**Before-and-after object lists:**
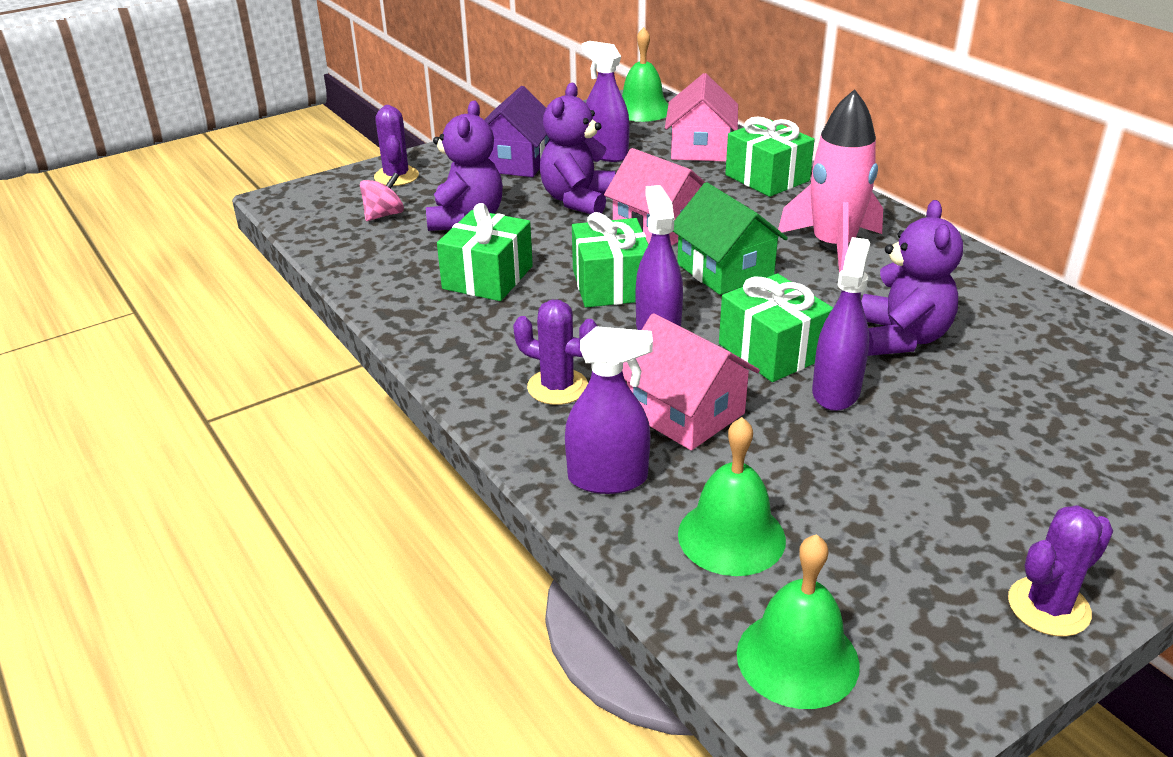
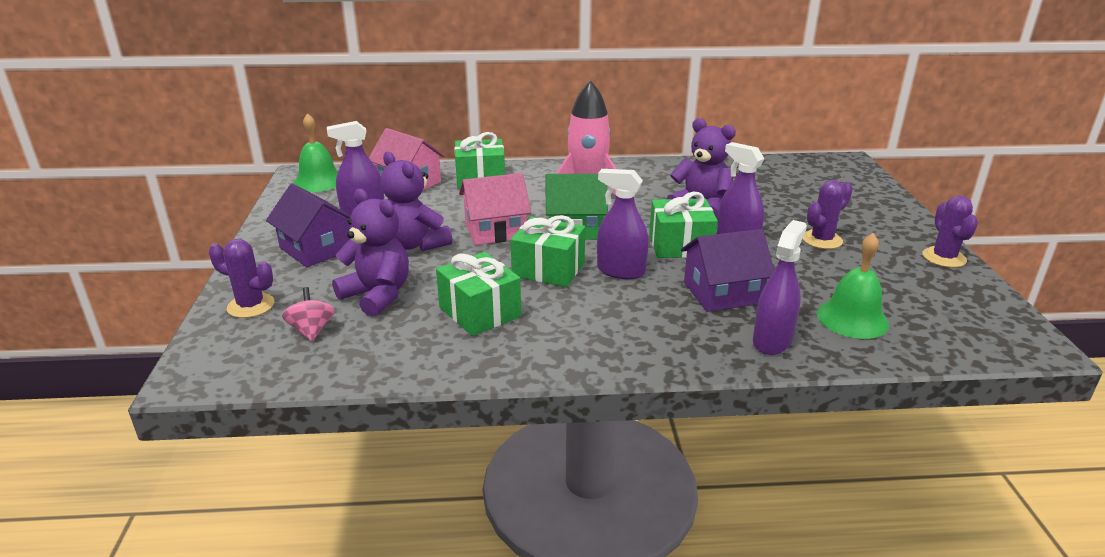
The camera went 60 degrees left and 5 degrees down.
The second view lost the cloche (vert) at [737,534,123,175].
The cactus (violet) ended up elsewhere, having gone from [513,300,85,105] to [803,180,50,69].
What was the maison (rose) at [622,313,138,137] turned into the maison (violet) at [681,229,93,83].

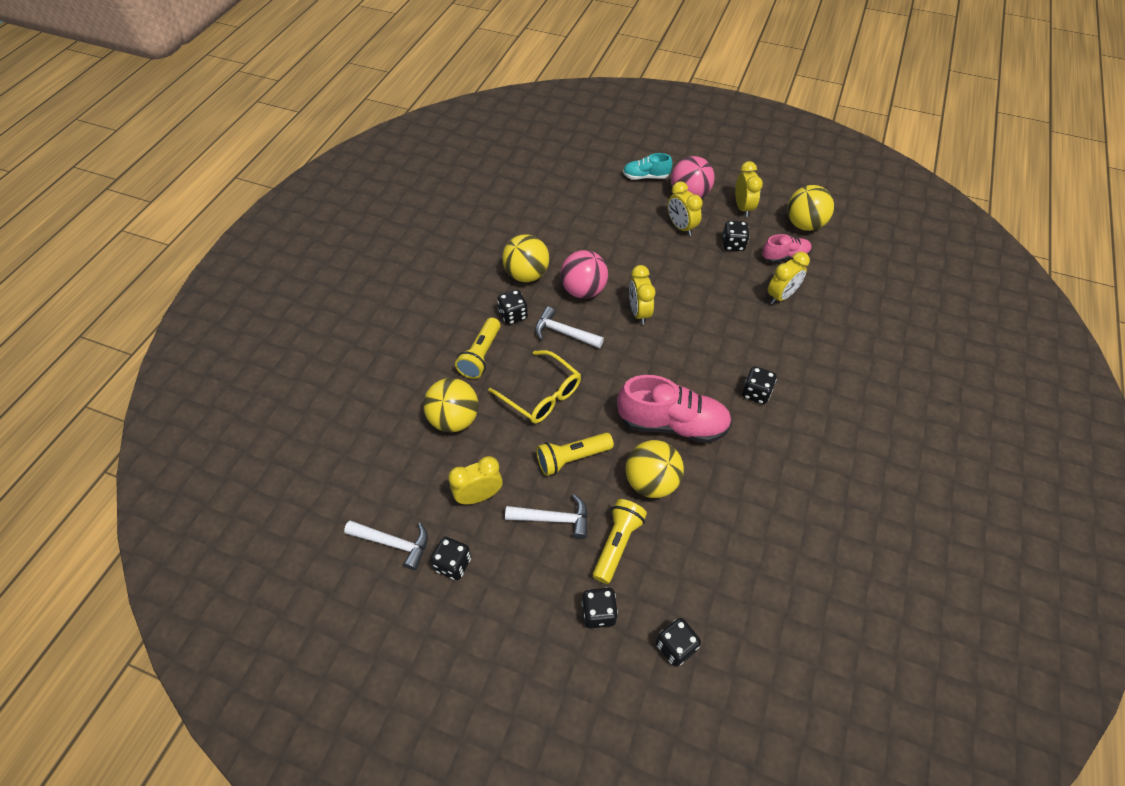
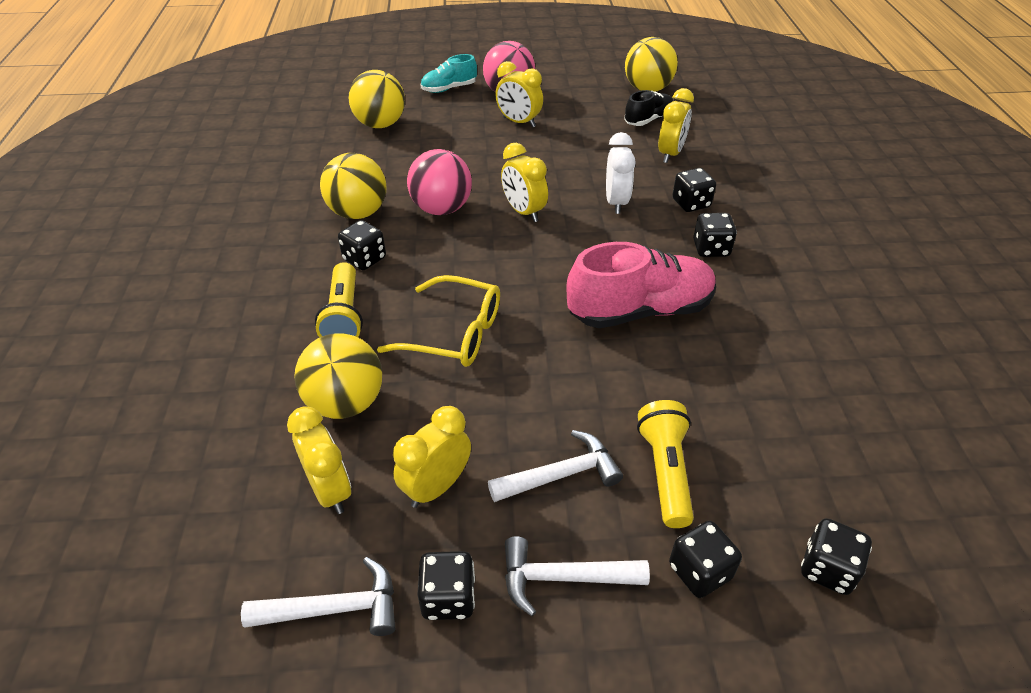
The camera went 25 degrees left and 10 degrees down.
The second view lost the lampe de poche (jaune) at [536,433,78,43].
The second view gained the réveil (blanc) at [606,132,30,82].
The marteau (blanc) ended up elsewhere, having gone from [535,307,69,41] to [505,536,145,80].
The balle (jaune) ended up elsewhere, having gone from [626,440,58,58] to [349,70,56,58].
The dé (noir) ended up elsewhere, having gone from [722,221,28,30] to [672,168,44,44].
The réveil (jaune) ended up elsewhere, having gone from [735,161,28,56] to [287,406,64,108].
What was the chaussure (rose) at [762,234,50,29] turned into the chaussure (noir) at [624,90,49,36].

**DIRECTIONS:** Would you transcribe all of the data exactly, omitting any pictures?

**REPLY:**
The camera went 60 degrees left and 5 degrees down.
The second view lost the cloche (vert) at [737,534,123,175].
The cactus (violet) ended up elsewhere, having gone from [513,300,85,105] to [803,180,50,69].
What was the maison (rose) at [622,313,138,137] turned into the maison (violet) at [681,229,93,83].

The camera went 25 degrees left and 10 degrees down.
The second view lost the lampe de poche (jaune) at [536,433,78,43].
The second view gained the réveil (blanc) at [606,132,30,82].
The marteau (blanc) ended up elsewhere, having gone from [535,307,69,41] to [505,536,145,80].
The balle (jaune) ended up elsewhere, having gone from [626,440,58,58] to [349,70,56,58].
The dé (noir) ended up elsewhere, having gone from [722,221,28,30] to [672,168,44,44].
The réveil (jaune) ended up elsewhere, having gone from [735,161,28,56] to [287,406,64,108].
What was the chaussure (rose) at [762,234,50,29] turned into the chaussure (noir) at [624,90,49,36].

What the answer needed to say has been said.